▶ Exercise: Leaving out the pictures, please retype each record exactly.

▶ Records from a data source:

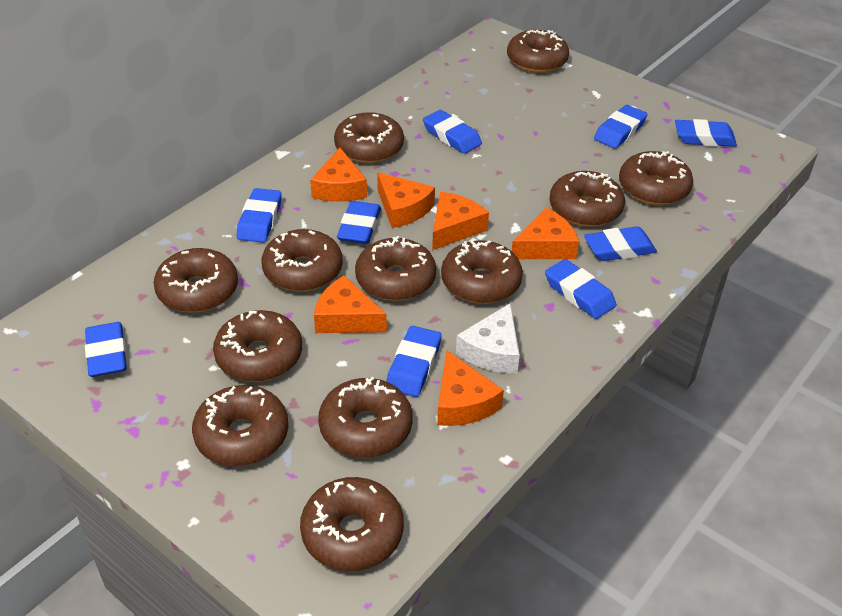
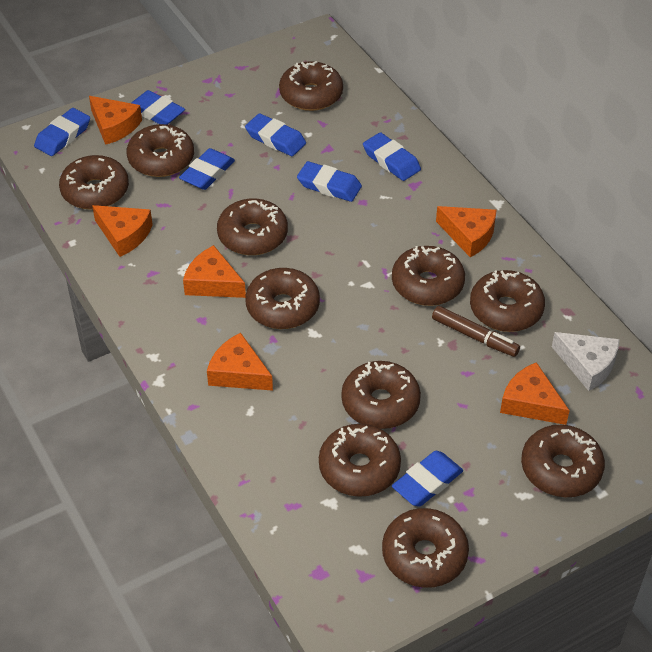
blue eraser: 9 -> 7
brown donut: 12 -> 11
brown marker: 0 -> 1

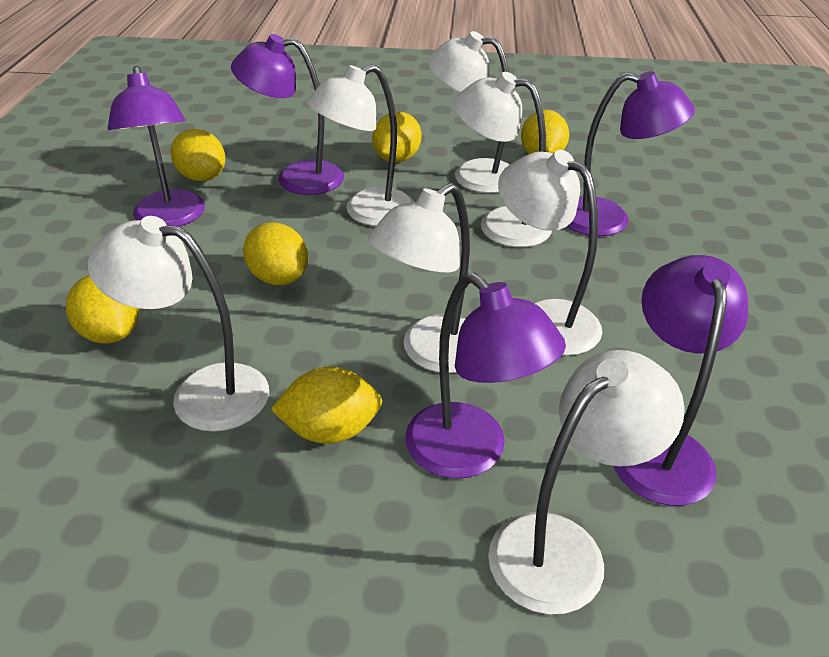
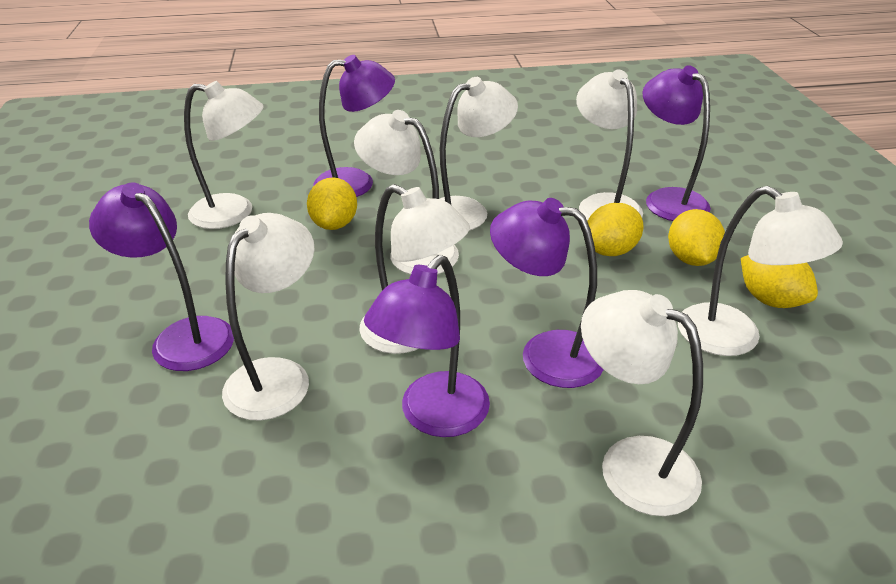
white lamp: 7 -> 8
yellow lemon: 6 -> 4

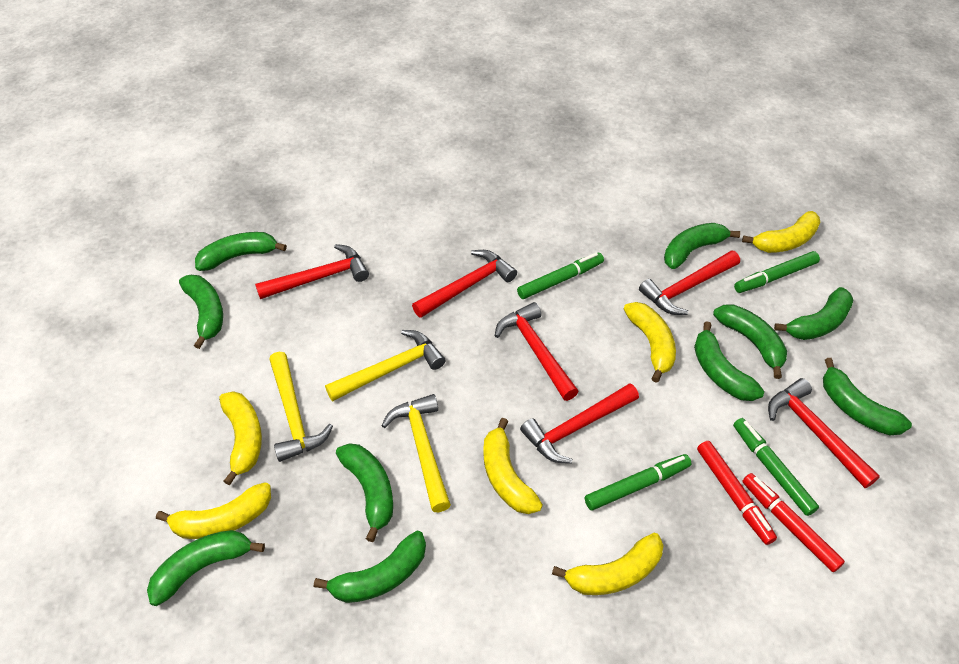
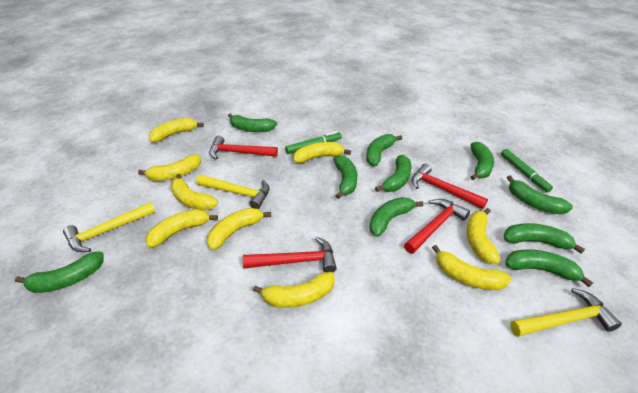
green marker: 4 -> 2
red hammer: 6 -> 4
red marker: 2 -> 0
yellow banana: 6 -> 9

▶ Answer to this problem:
blue eraser: 9 -> 7
brown donut: 12 -> 11
brown marker: 0 -> 1

white lamp: 7 -> 8
yellow lemon: 6 -> 4

green marker: 4 -> 2
red hammer: 6 -> 4
red marker: 2 -> 0
yellow banana: 6 -> 9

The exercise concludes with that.